● **PROBLEM DETAILS**
Lines holding the string "tabs" are the ones to copy from this listing.

● **RECORDS FOR PROCESSING**
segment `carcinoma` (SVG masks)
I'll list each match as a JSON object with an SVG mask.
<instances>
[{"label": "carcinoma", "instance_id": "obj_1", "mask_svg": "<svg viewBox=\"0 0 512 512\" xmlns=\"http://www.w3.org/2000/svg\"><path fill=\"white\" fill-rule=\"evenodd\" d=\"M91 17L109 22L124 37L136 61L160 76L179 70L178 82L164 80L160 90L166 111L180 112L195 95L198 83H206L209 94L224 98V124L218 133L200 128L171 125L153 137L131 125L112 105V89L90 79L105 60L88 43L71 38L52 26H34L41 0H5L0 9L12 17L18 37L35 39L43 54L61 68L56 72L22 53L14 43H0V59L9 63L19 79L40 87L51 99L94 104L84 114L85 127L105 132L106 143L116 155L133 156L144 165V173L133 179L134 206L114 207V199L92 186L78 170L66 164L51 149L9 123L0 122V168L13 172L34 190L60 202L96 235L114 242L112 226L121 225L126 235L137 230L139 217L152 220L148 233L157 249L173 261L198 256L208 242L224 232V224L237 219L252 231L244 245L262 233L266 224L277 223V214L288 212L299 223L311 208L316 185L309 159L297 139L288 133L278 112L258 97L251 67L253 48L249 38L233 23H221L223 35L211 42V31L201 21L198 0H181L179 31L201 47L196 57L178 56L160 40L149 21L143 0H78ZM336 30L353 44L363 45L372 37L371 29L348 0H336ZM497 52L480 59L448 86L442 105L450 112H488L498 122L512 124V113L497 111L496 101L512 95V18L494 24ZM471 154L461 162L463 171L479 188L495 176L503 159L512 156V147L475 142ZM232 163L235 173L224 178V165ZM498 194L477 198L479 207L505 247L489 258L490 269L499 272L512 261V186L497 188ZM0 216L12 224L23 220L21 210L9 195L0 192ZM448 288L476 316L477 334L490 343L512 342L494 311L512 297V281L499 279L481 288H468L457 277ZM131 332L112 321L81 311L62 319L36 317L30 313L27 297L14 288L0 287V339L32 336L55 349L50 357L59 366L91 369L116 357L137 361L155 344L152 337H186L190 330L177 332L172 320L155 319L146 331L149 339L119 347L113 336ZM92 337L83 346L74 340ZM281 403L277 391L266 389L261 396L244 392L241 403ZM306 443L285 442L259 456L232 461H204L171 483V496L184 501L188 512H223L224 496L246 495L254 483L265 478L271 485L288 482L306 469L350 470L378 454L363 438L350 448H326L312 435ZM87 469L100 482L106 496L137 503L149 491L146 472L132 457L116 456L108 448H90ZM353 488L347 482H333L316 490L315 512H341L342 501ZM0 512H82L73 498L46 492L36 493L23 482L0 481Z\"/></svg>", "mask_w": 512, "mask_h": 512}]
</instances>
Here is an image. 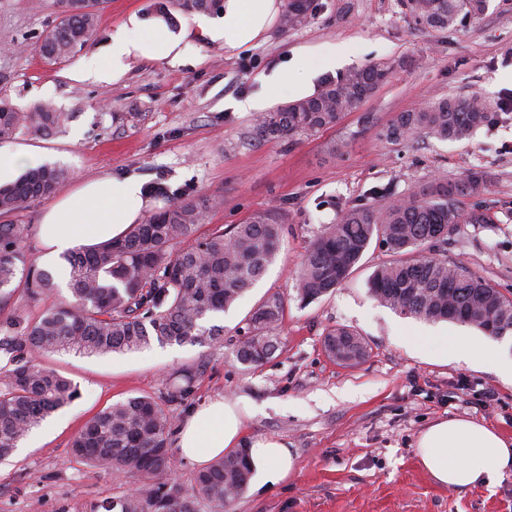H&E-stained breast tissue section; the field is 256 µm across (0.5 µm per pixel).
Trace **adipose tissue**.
<instances>
[{
  "label": "adipose tissue",
  "mask_w": 512,
  "mask_h": 512,
  "mask_svg": "<svg viewBox=\"0 0 512 512\" xmlns=\"http://www.w3.org/2000/svg\"><path fill=\"white\" fill-rule=\"evenodd\" d=\"M283 0H224L221 14L194 17L193 29H175L163 17L142 22L129 16L112 36L109 54L90 53L71 76L76 80L107 81L119 78L125 61L135 58L155 61L179 58L190 31L233 51L252 45L275 24ZM264 90L255 97L237 102L242 112H263L273 106L283 92L295 98L313 93V76L292 80L287 69L275 70L262 79ZM147 207L138 177L101 176L84 182L74 191L62 194L42 215L38 235L44 253L42 262L60 255L124 237L138 223ZM441 352L469 365L490 364L504 383L512 385V356L496 344L474 336H438ZM249 409L215 400L198 407L182 425L177 445L184 459L207 464L227 451L247 444L256 485L285 479L295 467V458L284 442L266 437L245 442L244 418ZM417 458L439 484L455 488L492 486L512 469V440L495 430L462 418H451L429 425L416 442Z\"/></svg>",
  "instance_id": "ef3b65f1"
}]
</instances>
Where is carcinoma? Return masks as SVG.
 <instances>
[{"label": "carcinoma", "instance_id": "obj_1", "mask_svg": "<svg viewBox=\"0 0 512 512\" xmlns=\"http://www.w3.org/2000/svg\"><path fill=\"white\" fill-rule=\"evenodd\" d=\"M105 0H60L61 19L39 45L49 62L62 61L94 42ZM172 5L209 15L222 11L223 0H171ZM420 25L448 29L458 21L480 18L488 0H401ZM309 0H289L287 24L302 22ZM376 64L352 69L314 96L275 112H260L253 125L258 138L308 135L336 126L387 78ZM493 106L471 97H442L401 112L383 137L400 141L427 134L462 141L490 124ZM64 113L48 104L27 110L0 99V140L23 131L45 136L60 130ZM71 172L60 166L30 169L0 186V215L25 211L30 203L55 192ZM486 177L470 171L455 180L435 178L416 183L398 195L377 193L372 204L340 209L336 220L322 225L295 275L297 298L315 301L339 287L353 272L372 241L389 258L379 263L369 293L380 305L423 321L471 325L494 338L512 334V299L474 275L461 262L436 253L461 213L460 197L486 188ZM164 206L132 225L125 238L76 251L64 257L70 298L45 308L33 319L10 307L17 274L24 292L35 300L55 290L47 270L27 264L25 224H0V460L54 412L77 399V384L43 361L48 353L86 356L124 354L151 346L203 344L224 336L213 318L228 311L274 263L282 239L275 215L259 214L227 231L194 237L207 218L203 198L178 199L165 186L153 190ZM283 298L273 294L254 308L237 360L257 366L281 347L276 330ZM324 351L339 349L359 360L367 352L362 336L339 327L327 332ZM169 416L154 398L130 397L94 415L71 441V457L95 464L115 478L134 479L135 492L112 501L91 502L85 512H199L205 501L215 512L238 498L251 477L247 450L238 448L200 471L191 487L172 477L168 448Z\"/></svg>", "mask_w": 512, "mask_h": 512}]
</instances>
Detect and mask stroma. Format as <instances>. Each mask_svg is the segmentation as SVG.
<instances>
[{
  "label": "stroma",
  "mask_w": 512,
  "mask_h": 512,
  "mask_svg": "<svg viewBox=\"0 0 512 512\" xmlns=\"http://www.w3.org/2000/svg\"><path fill=\"white\" fill-rule=\"evenodd\" d=\"M165 2L109 0L93 51L107 53L129 15L148 19ZM59 17L56 0H0V98L22 109L48 103L68 115L56 134L22 133L0 141V151L33 150L43 163L71 169L62 194L104 174L134 175L147 188L161 183L207 198L198 235L272 212L283 238L266 275L225 314L220 341L46 356L80 395L43 423L23 453L0 462V512H82L88 501L122 495L124 484L110 472L72 460L73 437L112 403L139 395L163 400L188 371L189 396L168 406L172 427L212 400L245 403L247 437H279L296 457L292 475L248 484L225 512H512V471L492 488L455 489L436 483L415 455L419 434L440 419H468L512 438L511 385L489 369L442 359L432 342H409L429 328L451 336H473L476 328L380 306L368 292L386 258L376 241L331 294L304 304L294 290L311 240L339 205L371 204L382 187L401 193L478 169L489 182L459 198L462 219L444 254L512 298V0H489L481 19L447 30L417 26L400 0H312L302 25L276 21L252 46L228 52L190 38L180 61L133 59L119 79L85 83L70 79L73 60L49 65L36 51ZM341 42L344 64L318 73L315 89L373 63L390 67L389 80L334 127L292 140L253 139V113L234 111L228 101L261 92L262 76L295 56L315 64ZM445 96L488 99L493 122L463 141L384 138L398 113ZM129 112L141 120L128 123ZM274 294L284 299L283 346L262 365L243 367L235 350L246 317ZM337 327L366 341L368 354L357 365L326 355L324 335Z\"/></svg>",
  "instance_id": "35a3bbf8"
}]
</instances>
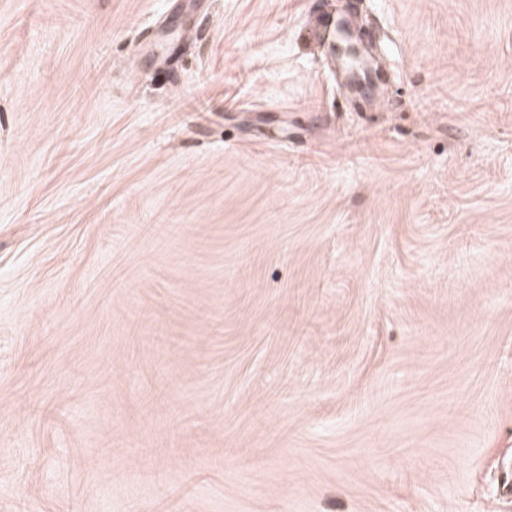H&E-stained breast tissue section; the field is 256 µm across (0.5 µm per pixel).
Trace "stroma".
I'll return each instance as SVG.
<instances>
[{"label":"stroma","instance_id":"1","mask_svg":"<svg viewBox=\"0 0 512 512\" xmlns=\"http://www.w3.org/2000/svg\"><path fill=\"white\" fill-rule=\"evenodd\" d=\"M164 2L0 0V512H512V0Z\"/></svg>","mask_w":512,"mask_h":512}]
</instances>
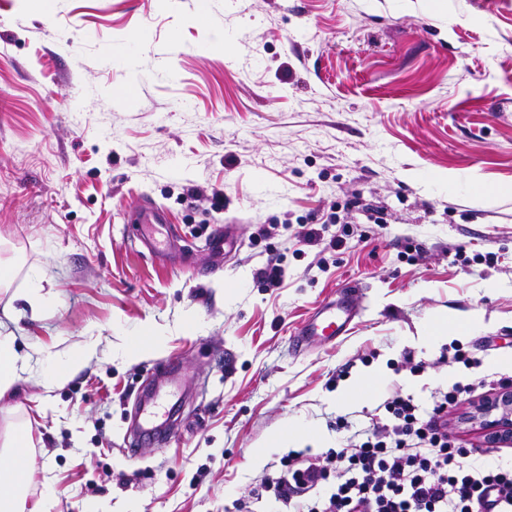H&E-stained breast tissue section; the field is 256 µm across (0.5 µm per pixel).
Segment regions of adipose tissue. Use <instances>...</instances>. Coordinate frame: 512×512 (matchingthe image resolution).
I'll return each mask as SVG.
<instances>
[{
  "label": "adipose tissue",
  "instance_id": "ef3b65f1",
  "mask_svg": "<svg viewBox=\"0 0 512 512\" xmlns=\"http://www.w3.org/2000/svg\"><path fill=\"white\" fill-rule=\"evenodd\" d=\"M29 442V430L18 429L0 444V512H50L49 496L33 502L27 499L31 481L26 457Z\"/></svg>",
  "mask_w": 512,
  "mask_h": 512
}]
</instances>
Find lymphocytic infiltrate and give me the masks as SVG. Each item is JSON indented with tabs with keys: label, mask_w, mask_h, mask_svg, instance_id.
Returning <instances> with one entry per match:
<instances>
[{
	"label": "lymphocytic infiltrate",
	"mask_w": 512,
	"mask_h": 512,
	"mask_svg": "<svg viewBox=\"0 0 512 512\" xmlns=\"http://www.w3.org/2000/svg\"><path fill=\"white\" fill-rule=\"evenodd\" d=\"M457 400V390L439 391L423 411L388 394L386 422L355 431L353 447L320 459L289 453L285 470L260 486L289 512H512V469L448 440L441 421Z\"/></svg>",
	"instance_id": "lymphocytic-infiltrate-1"
}]
</instances>
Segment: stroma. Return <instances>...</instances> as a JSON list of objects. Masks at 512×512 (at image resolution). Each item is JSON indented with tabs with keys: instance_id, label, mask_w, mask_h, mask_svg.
<instances>
[{
	"instance_id": "stroma-1",
	"label": "stroma",
	"mask_w": 512,
	"mask_h": 512,
	"mask_svg": "<svg viewBox=\"0 0 512 512\" xmlns=\"http://www.w3.org/2000/svg\"><path fill=\"white\" fill-rule=\"evenodd\" d=\"M46 9H0V259L13 265L0 335L28 364L0 400V440L31 432L29 500L49 484L52 512H236L241 499L269 512L262 476L289 451L346 445L338 417L366 424L388 391L427 409L456 384L450 438L512 466V446L486 447L471 418L512 378L498 364L512 356V0ZM146 206L166 214V254L136 235ZM228 225L237 248L212 266L207 242ZM323 227L340 247H297V231ZM272 256L278 288L258 274ZM350 281L348 331L293 350ZM435 314L458 333L426 342ZM144 336L150 349L124 356ZM454 342L478 366L442 362ZM406 351L423 373L390 368ZM167 360L178 412L163 444L129 457Z\"/></svg>"
}]
</instances>
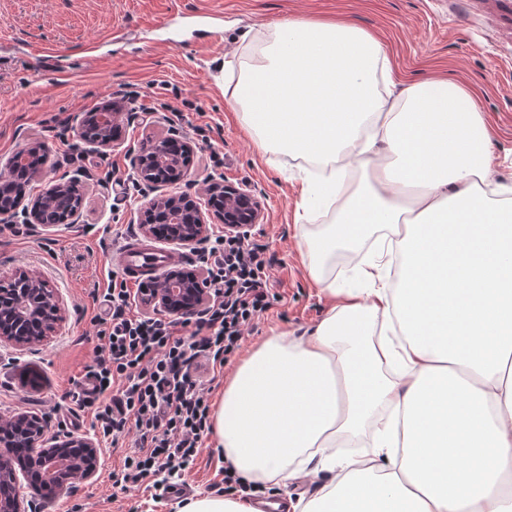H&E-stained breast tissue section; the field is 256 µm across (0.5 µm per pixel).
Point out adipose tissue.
Instances as JSON below:
<instances>
[{
    "label": "adipose tissue",
    "mask_w": 512,
    "mask_h": 512,
    "mask_svg": "<svg viewBox=\"0 0 512 512\" xmlns=\"http://www.w3.org/2000/svg\"><path fill=\"white\" fill-rule=\"evenodd\" d=\"M392 81L374 36L291 19L225 84L265 152L316 166L304 215L336 217L304 241L327 316L266 336L212 431L244 481L327 473L293 512H512V198L489 179L474 93L423 77L393 100L379 89ZM370 240L362 287H337V249ZM369 428L368 457L340 454Z\"/></svg>",
    "instance_id": "ef3b65f1"
}]
</instances>
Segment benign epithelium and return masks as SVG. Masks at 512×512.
Listing matches in <instances>:
<instances>
[{
    "mask_svg": "<svg viewBox=\"0 0 512 512\" xmlns=\"http://www.w3.org/2000/svg\"><path fill=\"white\" fill-rule=\"evenodd\" d=\"M118 141L117 133L105 127L99 135L85 139L95 151ZM194 153L191 140L179 134L153 140L135 155L132 169L137 179L147 187H174L188 176L185 160ZM28 150L23 148L9 157L0 169V192L8 193L12 204L0 207V217L21 210L26 223L42 225V211L46 203L58 199L72 182L50 183L41 194L32 198L26 187L16 185L13 173L20 161L26 159ZM265 205L247 185L214 184L201 204L185 193L169 192L151 198L143 208L139 229L145 234H155L153 225L146 218L158 213L166 214L167 230L163 239L169 243L188 245L207 237L209 221L217 219L227 233H240L263 223ZM209 281L200 272L185 275L179 268L163 272L141 293L144 307L155 313H173L192 316L200 312L210 297ZM64 321L63 302L48 281L34 273L17 268L0 282V343L8 342L18 349L39 344L55 334ZM25 446L30 453L46 463L48 469L57 471L69 468L70 476L60 483L57 490L65 492L77 482L89 481L97 473L100 451L93 438L85 435H64L50 441L44 438L43 419L35 412H18L0 420V481L13 485L14 495L0 497V512H22L20 480L36 491V478L28 471V463L16 448Z\"/></svg>",
    "mask_w": 512,
    "mask_h": 512,
    "instance_id": "1",
    "label": "benign epithelium"
}]
</instances>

● **RESPONSE TO THE TASK**
Find lymphocytic infiltrate and give me the masks as SVG. Each item is JSON indented with tabs with keys: label, mask_w, mask_h, mask_svg, instance_id.
Segment: stroma. Return <instances>...</instances> as a JSON list of objects. Masks at 512×512 (at image resolution). Each item is JSON indented with tabs with keys: instance_id, label, mask_w, mask_h, mask_svg.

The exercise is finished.